- TASK OBJECTIVE
Transcribe the listing below in full, exactly, with no images.

====== INPUT ======

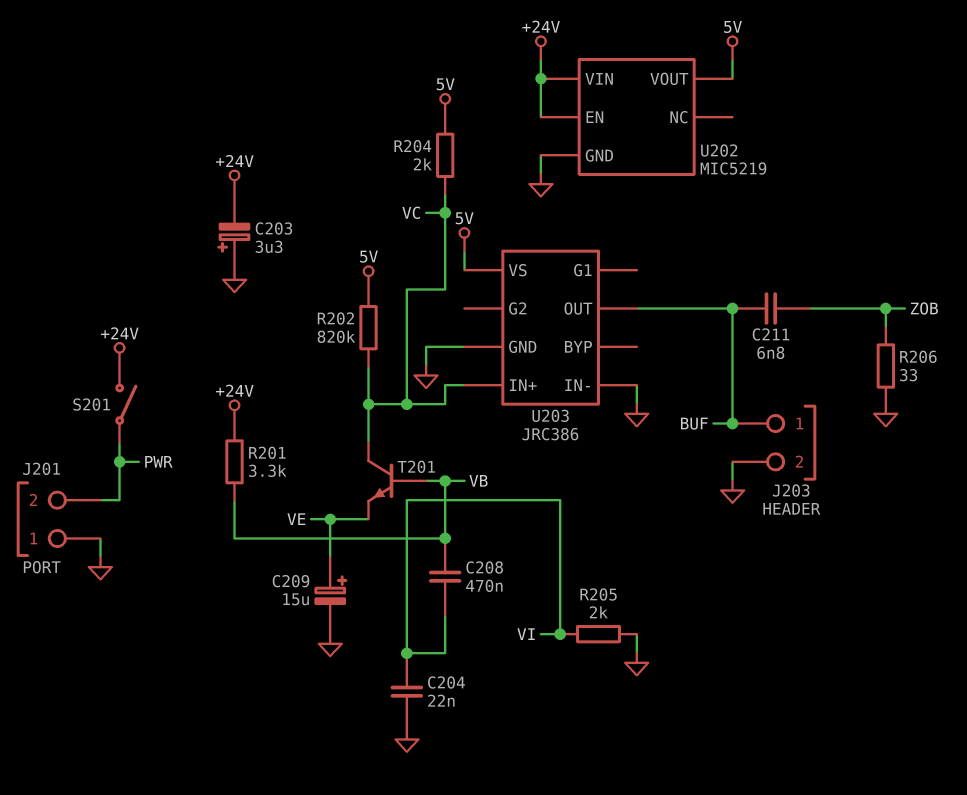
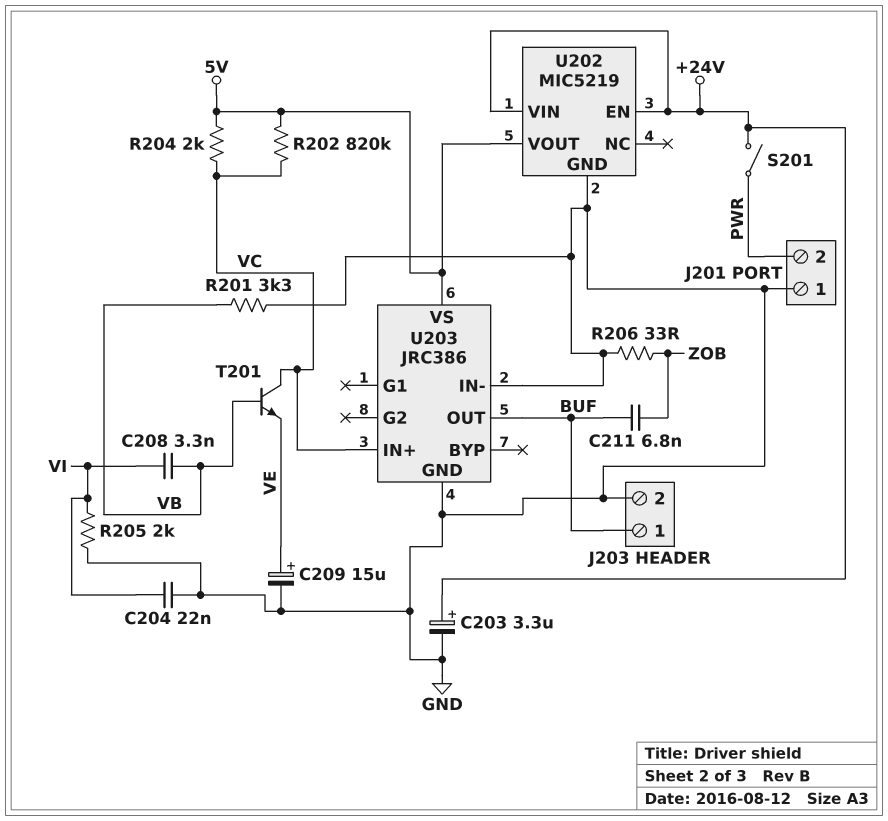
C203: 3.3uF (plus GND, minus +24V) -> 3.3uF (plus +24V, minus GND)
C208: 470nF (VB, VI) -> 3.3nF (VB, VI)
R201: 3.3k (+24V, VB) -> 3.3k (GND, VB)

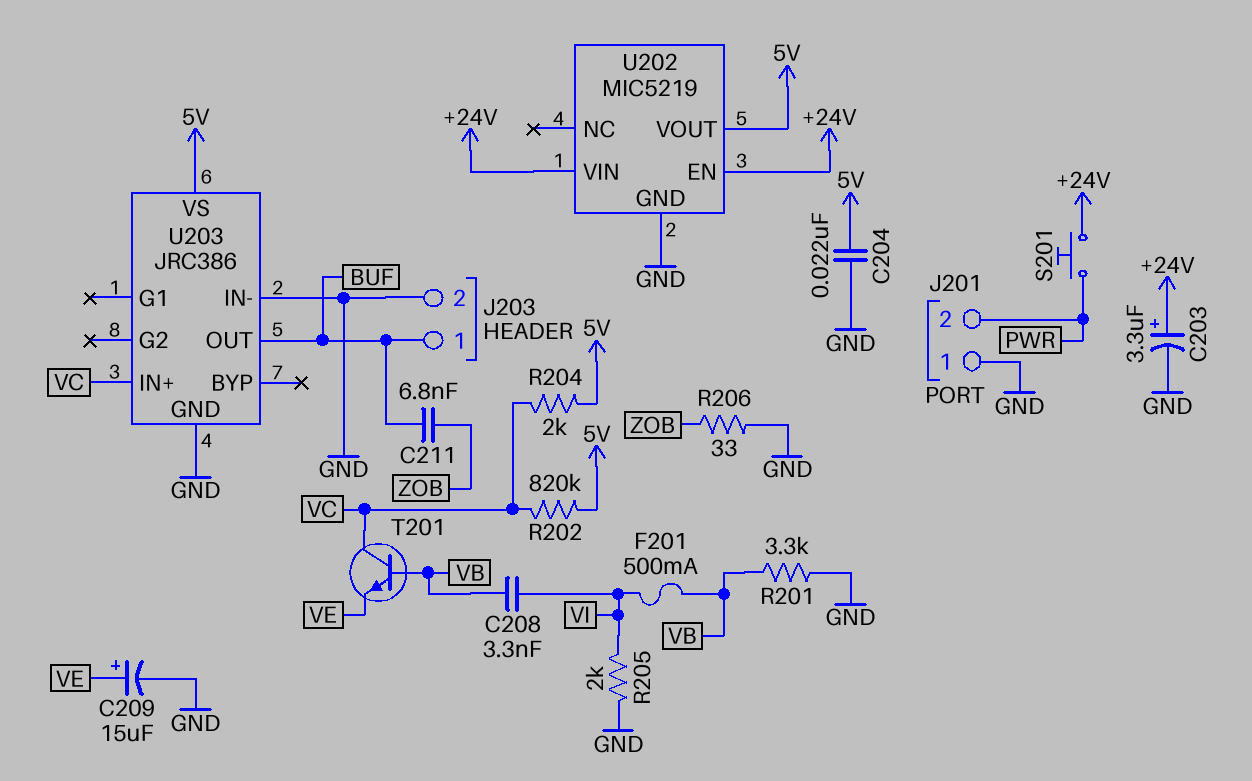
C204: 22nF (GND, VI) -> 22nF (5V, GND)
F201: none -> 500mA (VB, VI)
S201: switch (+24V, PWR) -> button (+24V, PWR)

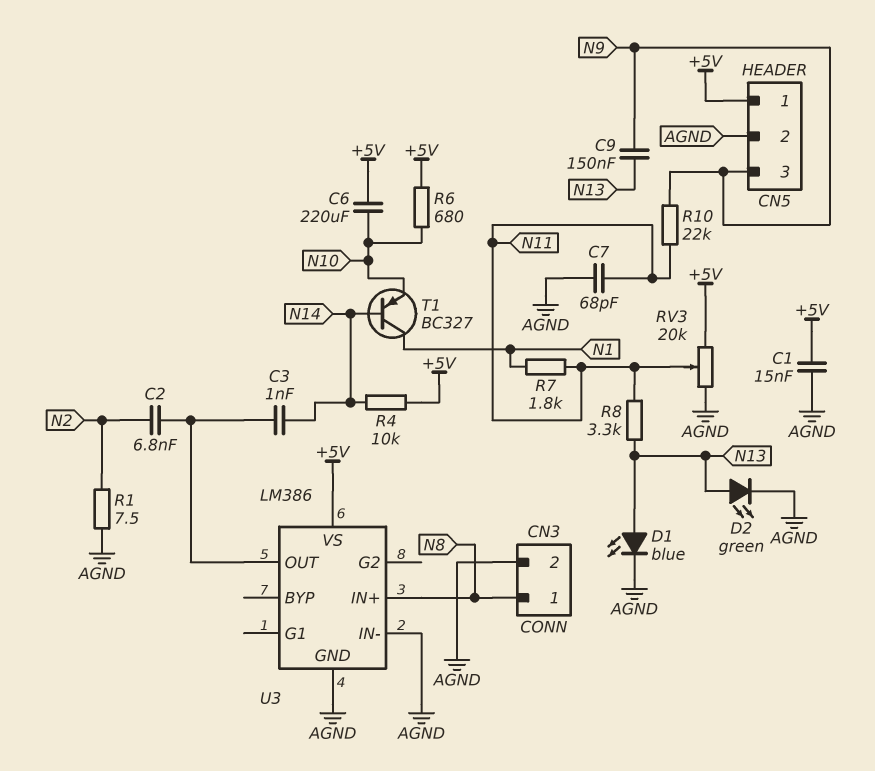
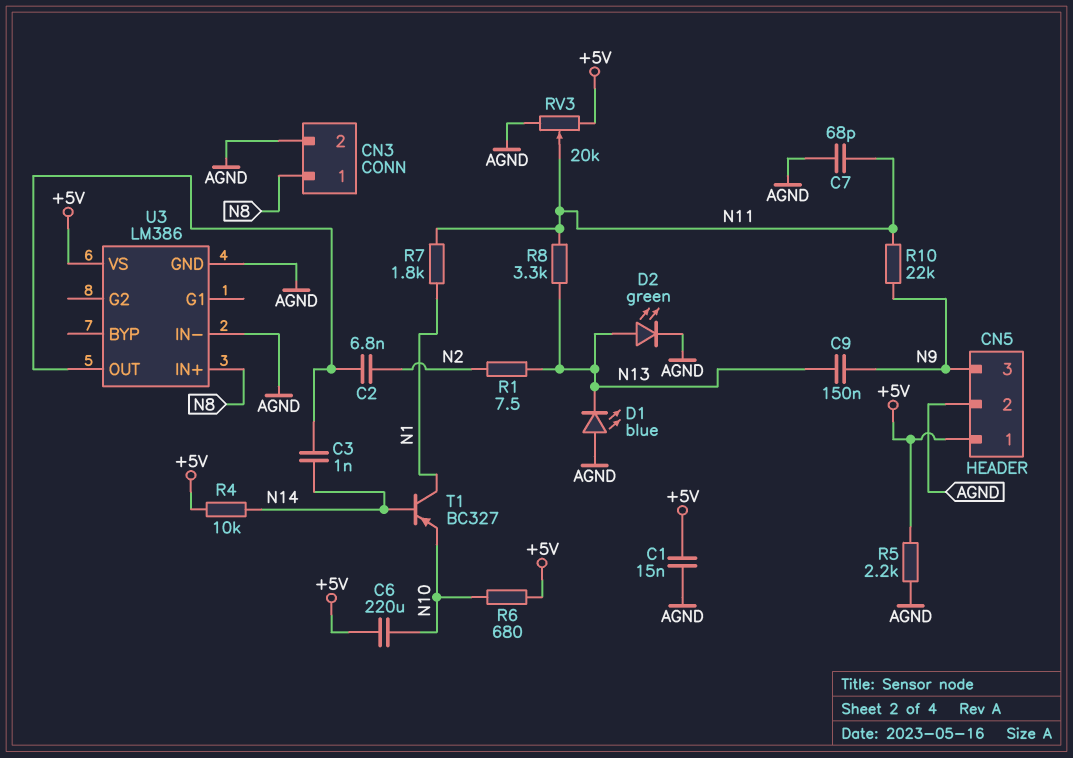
D1: LED blue (A N13, K AGND) -> LED blue (A AGND, K N13)
R1: 7.5 (AGND, N2) -> 7.5 (N2, N13)
R5: none -> 2.2k (+5V, AGND)

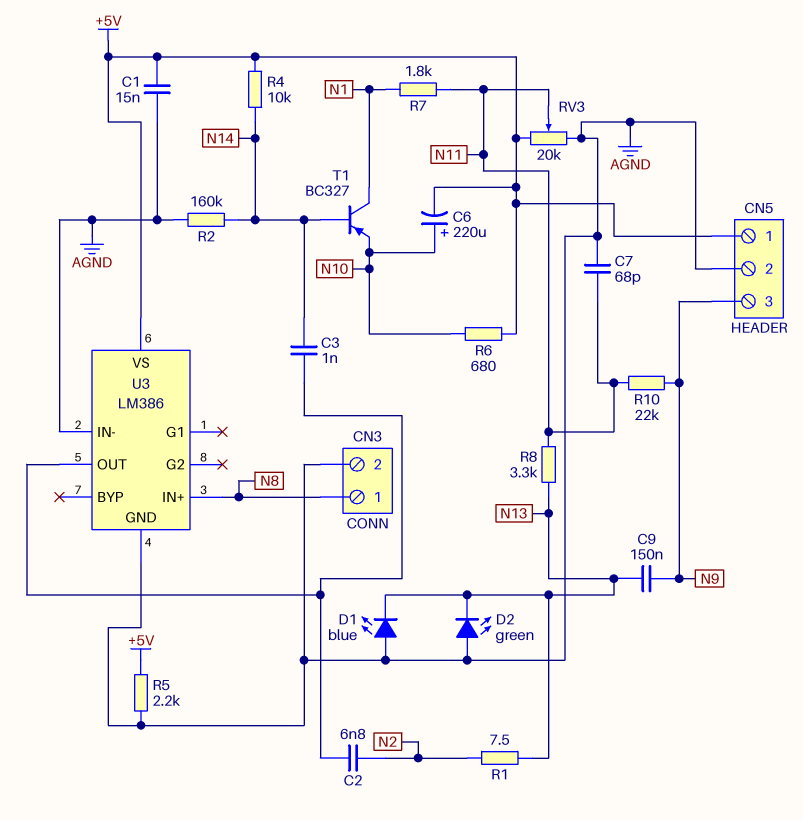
C6: 220uF (+5V, N10) -> 220uF (plus N10, minus +5V)
D2: LED green (A N13, K AGND) -> LED green (A AGND, K N13)
R2: none -> 160k (AGND, N14)

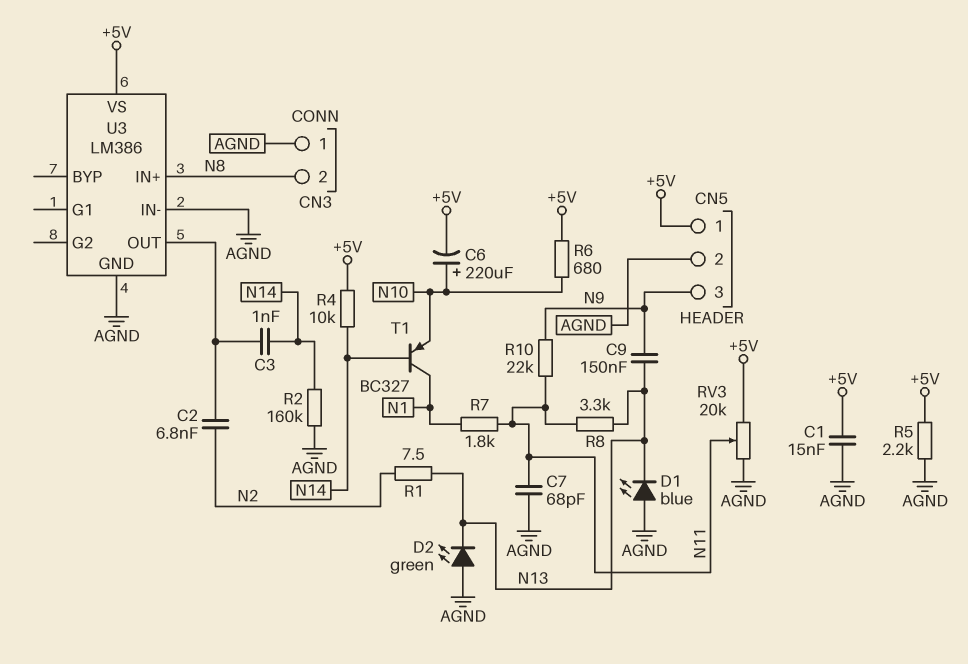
CN3 pin 1: N8 -> AGND
CN3 pin 2: AGND -> N8

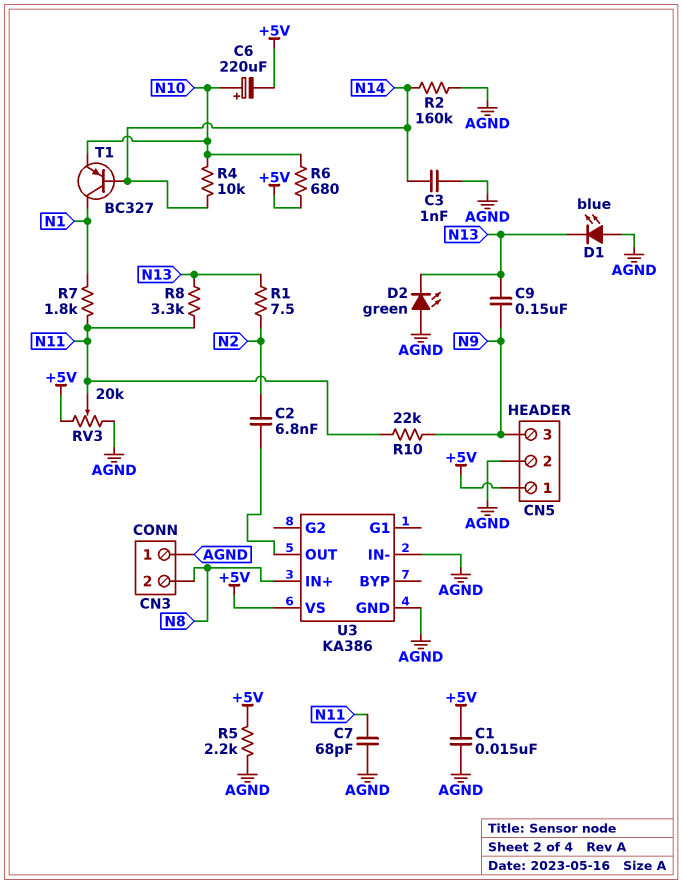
C3: 1nF (N14, U3/OUT) -> 1nF (AGND, N14)
R4: 10k (+5V, N14) -> 10k (N10, N14)
U3: LM386 -> KA386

======

- RESULT FOR THIS TASK
C203: 3.3uF (plus GND, minus +24V) -> 3.3uF (plus +24V, minus GND)
C208: 470nF (VB, VI) -> 3.3nF (VB, VI)
R201: 3.3k (+24V, VB) -> 3.3k (GND, VB)

C204: 22nF (GND, VI) -> 22nF (5V, GND)
F201: none -> 500mA (VB, VI)
S201: switch (+24V, PWR) -> button (+24V, PWR)

D1: LED blue (A N13, K AGND) -> LED blue (A AGND, K N13)
R1: 7.5 (AGND, N2) -> 7.5 (N2, N13)
R5: none -> 2.2k (+5V, AGND)

C6: 220uF (+5V, N10) -> 220uF (plus N10, minus +5V)
D2: LED green (A N13, K AGND) -> LED green (A AGND, K N13)
R2: none -> 160k (AGND, N14)

CN3 pin 1: N8 -> AGND
CN3 pin 2: AGND -> N8

C3: 1nF (N14, U3/OUT) -> 1nF (AGND, N14)
R4: 10k (+5V, N14) -> 10k (N10, N14)
U3: LM386 -> KA386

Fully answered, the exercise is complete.